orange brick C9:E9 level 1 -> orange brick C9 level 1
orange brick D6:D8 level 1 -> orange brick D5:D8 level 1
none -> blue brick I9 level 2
::::::
Task instructions:
Copy every line of the listing that contains the word "orange".

Reply:
orange brick C9:E9 level 1 -> orange brick C9 level 1
orange brick D6:D8 level 1 -> orange brick D5:D8 level 1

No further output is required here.